Problem description:
What is needed is each line of the data below that holds the string "white".

Data extract:
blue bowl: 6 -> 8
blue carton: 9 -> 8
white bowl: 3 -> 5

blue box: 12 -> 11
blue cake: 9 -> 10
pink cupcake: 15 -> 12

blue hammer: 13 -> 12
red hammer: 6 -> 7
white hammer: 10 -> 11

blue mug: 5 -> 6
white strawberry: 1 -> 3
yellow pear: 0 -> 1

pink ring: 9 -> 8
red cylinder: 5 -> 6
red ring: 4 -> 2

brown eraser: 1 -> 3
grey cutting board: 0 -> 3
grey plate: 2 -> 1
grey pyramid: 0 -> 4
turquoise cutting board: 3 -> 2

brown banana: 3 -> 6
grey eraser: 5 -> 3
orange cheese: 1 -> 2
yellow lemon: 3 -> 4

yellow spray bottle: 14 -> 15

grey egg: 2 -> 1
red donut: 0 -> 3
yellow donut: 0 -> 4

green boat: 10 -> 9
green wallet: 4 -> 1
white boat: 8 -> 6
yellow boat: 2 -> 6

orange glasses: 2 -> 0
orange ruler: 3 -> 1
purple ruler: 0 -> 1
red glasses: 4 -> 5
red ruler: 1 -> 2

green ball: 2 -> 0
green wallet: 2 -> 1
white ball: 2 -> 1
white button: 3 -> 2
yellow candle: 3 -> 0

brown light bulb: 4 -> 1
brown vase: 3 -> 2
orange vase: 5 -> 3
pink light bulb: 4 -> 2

Solution to this task:
white bowl: 3 -> 5
white hammer: 10 -> 11
white strawberry: 1 -> 3
white boat: 8 -> 6
white ball: 2 -> 1
white button: 3 -> 2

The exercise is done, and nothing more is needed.